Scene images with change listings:
────────
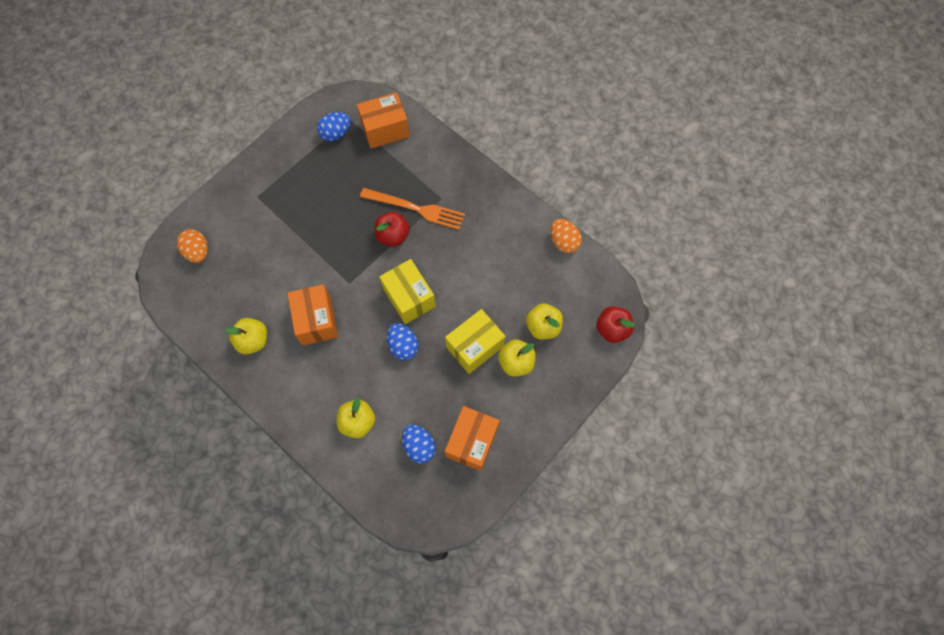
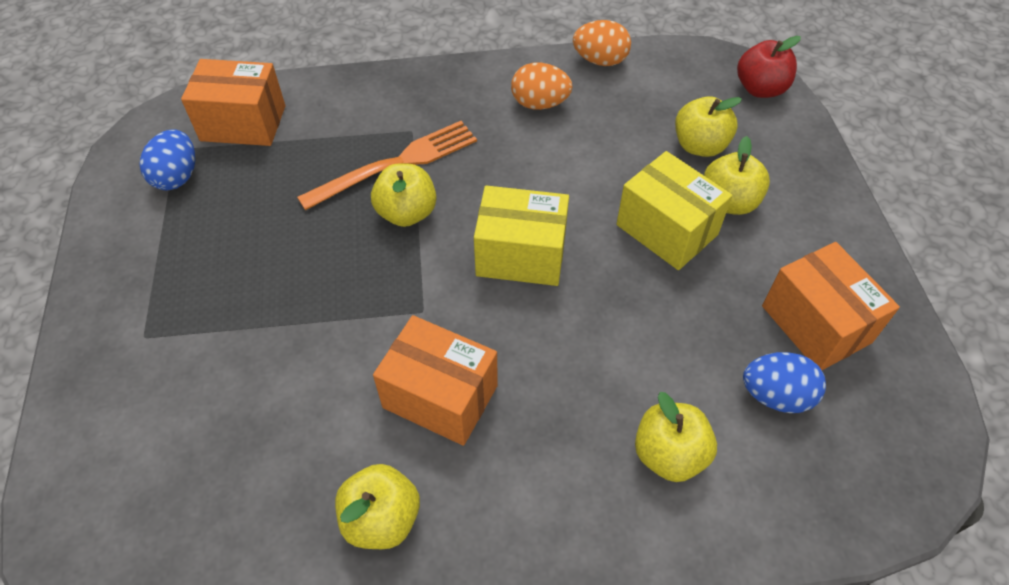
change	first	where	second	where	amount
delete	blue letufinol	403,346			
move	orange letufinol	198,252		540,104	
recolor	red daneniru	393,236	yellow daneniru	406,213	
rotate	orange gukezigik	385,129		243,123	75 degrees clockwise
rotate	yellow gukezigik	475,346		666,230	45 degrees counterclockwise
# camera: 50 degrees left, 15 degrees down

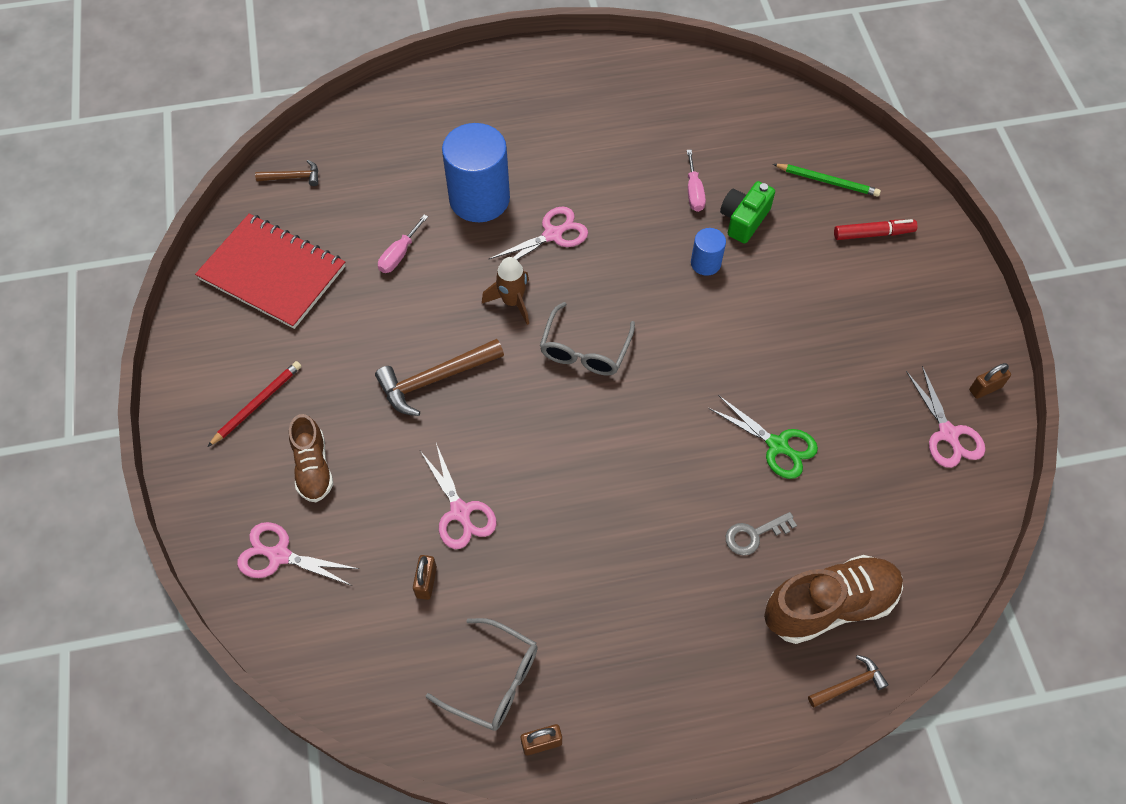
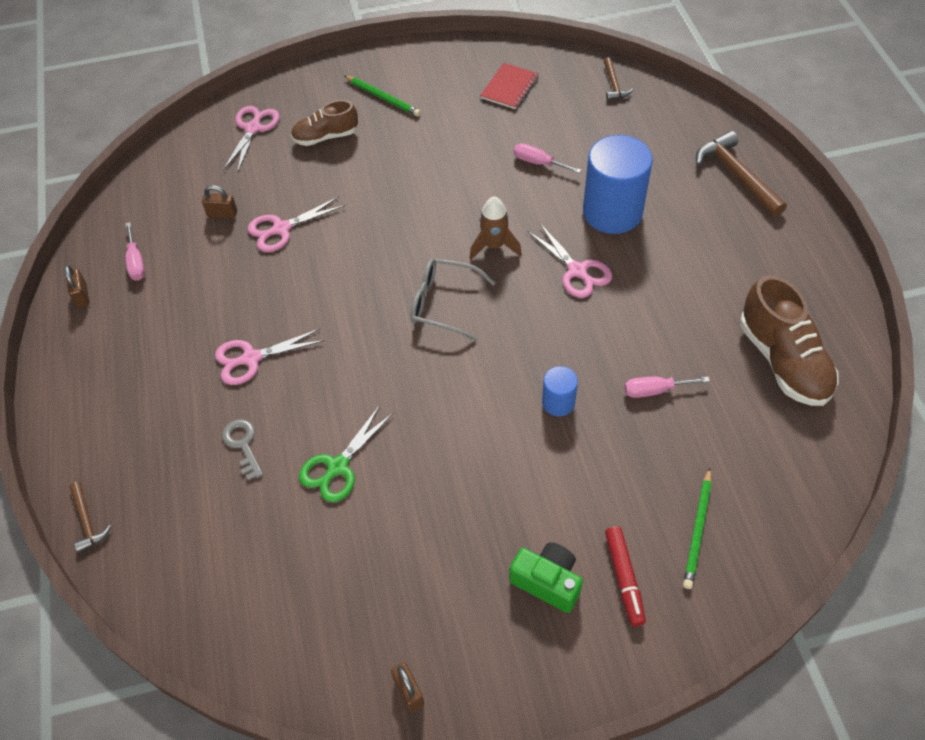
change	first	where	second	where	amount
move	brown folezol	435,379		737,175	
move	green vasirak	744,220		547,581	
move	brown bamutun	829,605		783,361	
move	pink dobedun	948,434		251,358	
replace	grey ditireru	494,680	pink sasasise	136,262	
recolor	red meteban	257,404	green meteban	383,97	
resize	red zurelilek	272,273		509,87	x0.53
# camera: 90 degrees right, 5 degrees down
────────
Transcribe all the lines above exactly, apart from the pictures.

Response:
change	first	where	second	where	amount
delete	blue letufinol	403,346			
move	orange letufinol	198,252		540,104	
recolor	red daneniru	393,236	yellow daneniru	406,213	
rotate	orange gukezigik	385,129		243,123	75 degrees clockwise
rotate	yellow gukezigik	475,346		666,230	45 degrees counterclockwise
# camera: 50 degrees left, 15 degrees down

change	first	where	second	where	amount
move	brown folezol	435,379		737,175	
move	green vasirak	744,220		547,581	
move	brown bamutun	829,605		783,361	
move	pink dobedun	948,434		251,358	
replace	grey ditireru	494,680	pink sasasise	136,262	
recolor	red meteban	257,404	green meteban	383,97	
resize	red zurelilek	272,273		509,87	x0.53
# camera: 90 degrees right, 5 degrees down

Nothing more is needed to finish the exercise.